*SUPPLIED INFORMATION*.
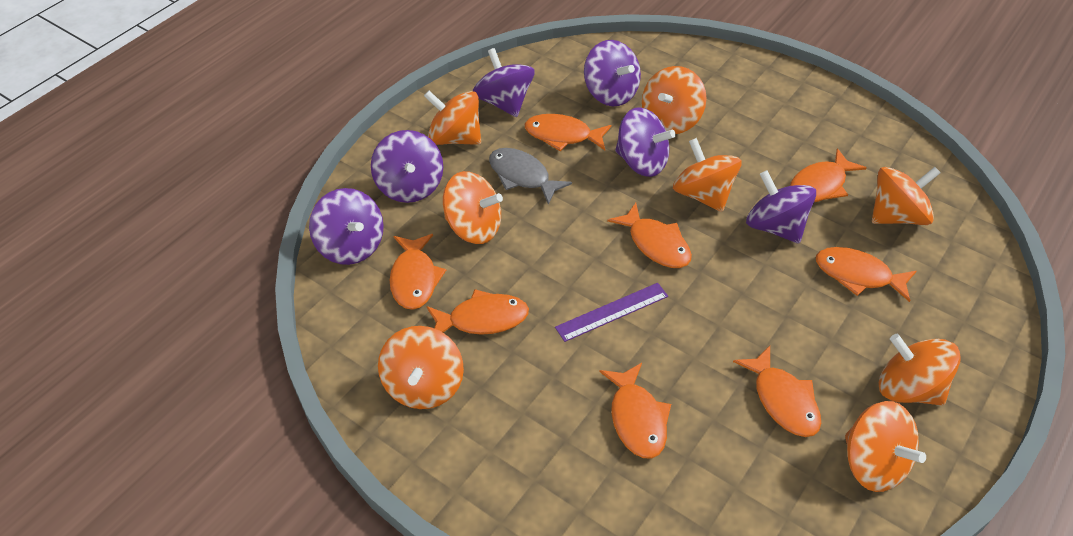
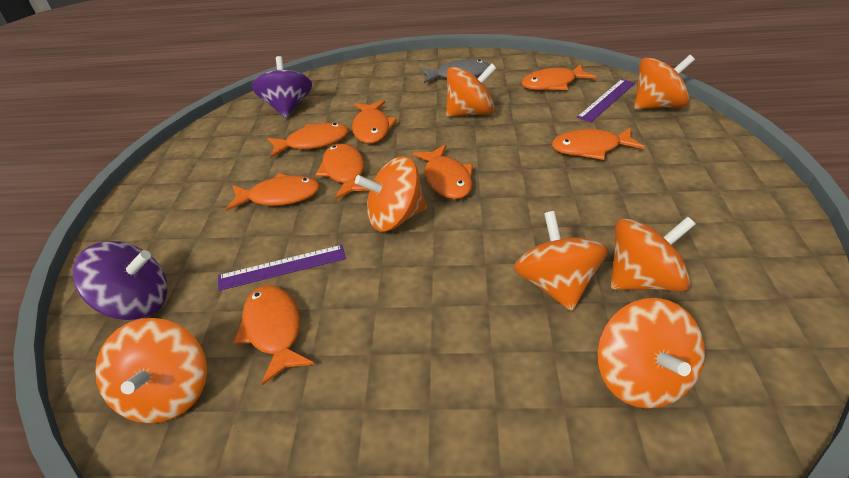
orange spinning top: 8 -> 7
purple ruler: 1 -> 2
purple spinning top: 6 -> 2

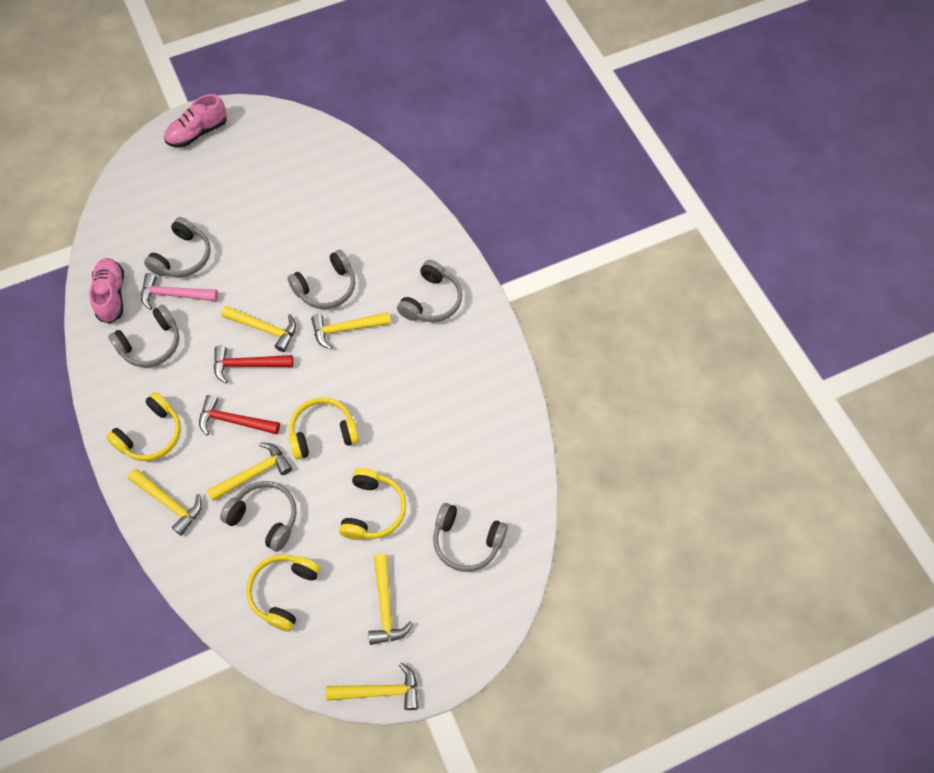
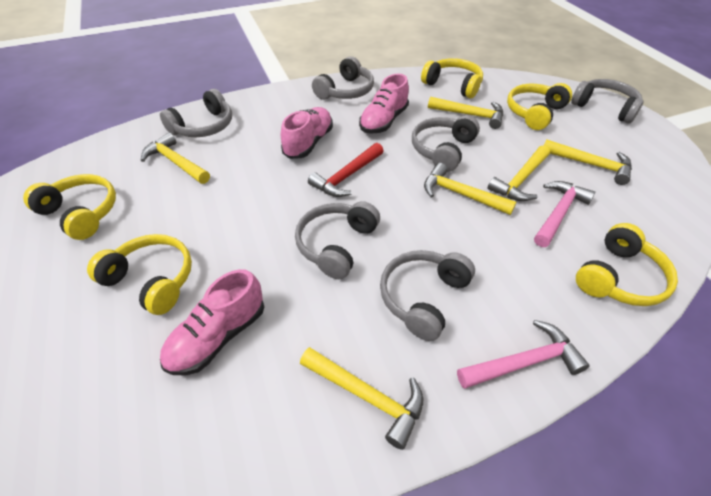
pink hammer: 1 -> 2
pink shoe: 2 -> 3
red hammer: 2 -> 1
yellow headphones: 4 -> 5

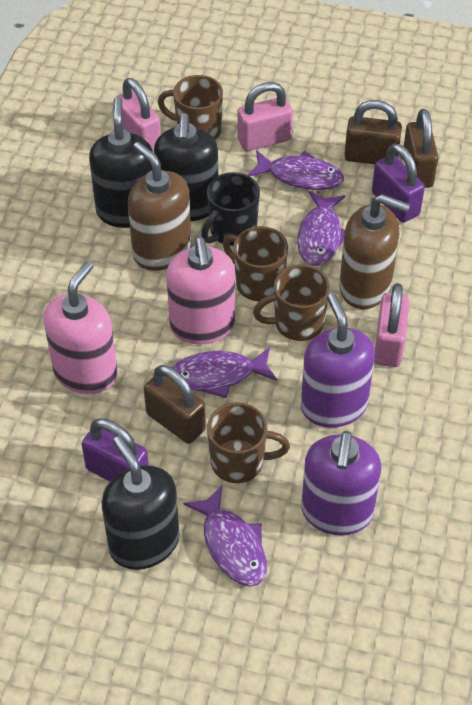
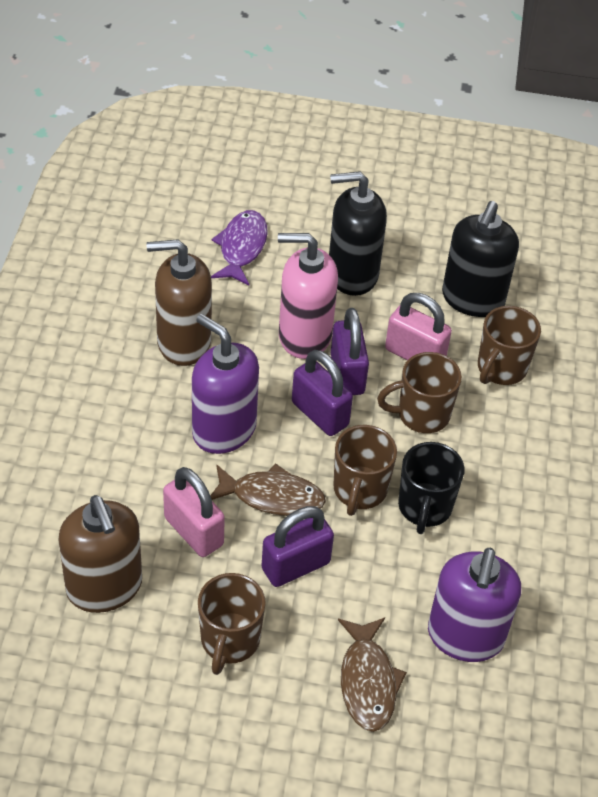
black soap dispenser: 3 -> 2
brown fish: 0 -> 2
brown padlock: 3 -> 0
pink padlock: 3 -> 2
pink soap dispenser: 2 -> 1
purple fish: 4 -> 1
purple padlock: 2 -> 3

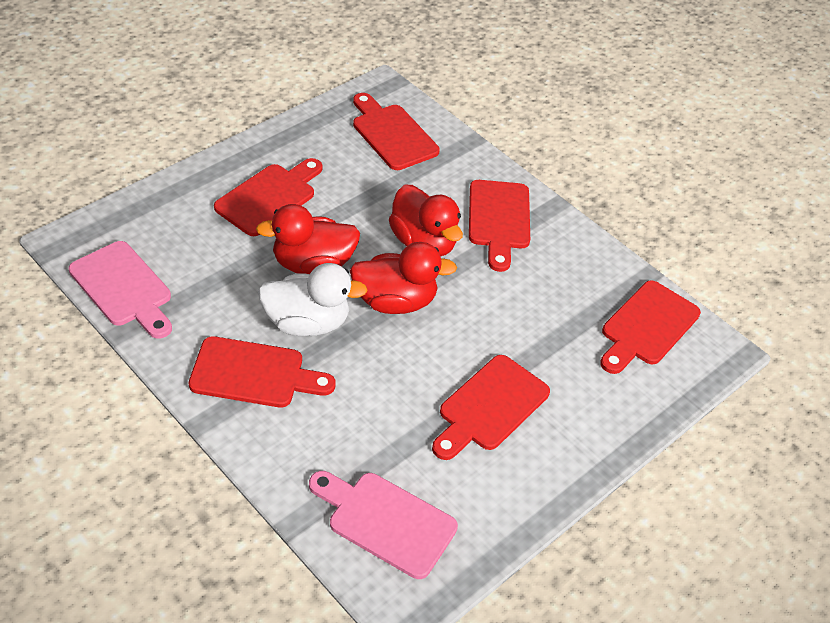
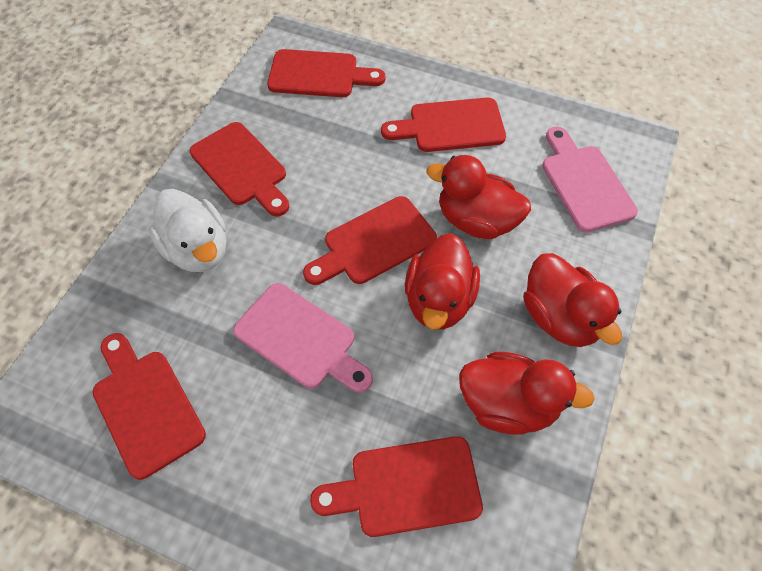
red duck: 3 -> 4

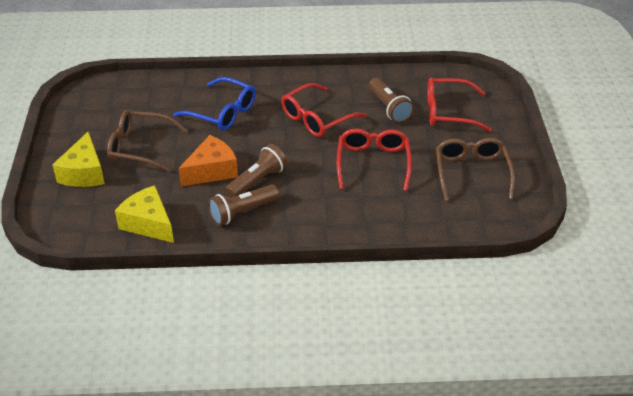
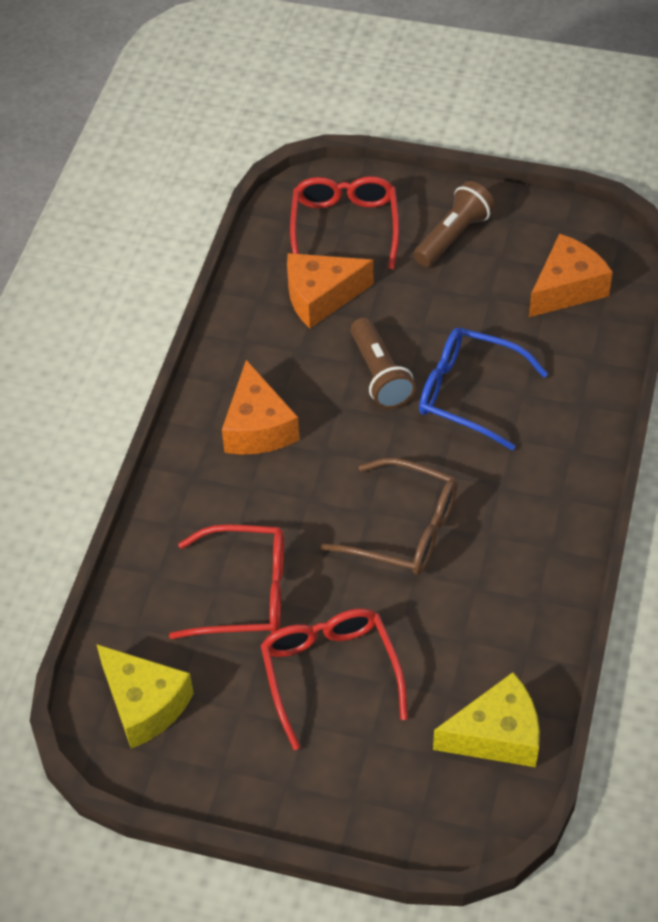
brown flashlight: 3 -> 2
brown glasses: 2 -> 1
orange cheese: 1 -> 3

*TASK ITEM*.
From the line that contains "pink padlock: 3 -> 2" to the end of the material above, output every line exactly, both ends included, but leave out any pictures.

*RESULT*.
pink padlock: 3 -> 2
pink soap dispenser: 2 -> 1
purple fish: 4 -> 1
purple padlock: 2 -> 3

red duck: 3 -> 4

brown flashlight: 3 -> 2
brown glasses: 2 -> 1
orange cheese: 1 -> 3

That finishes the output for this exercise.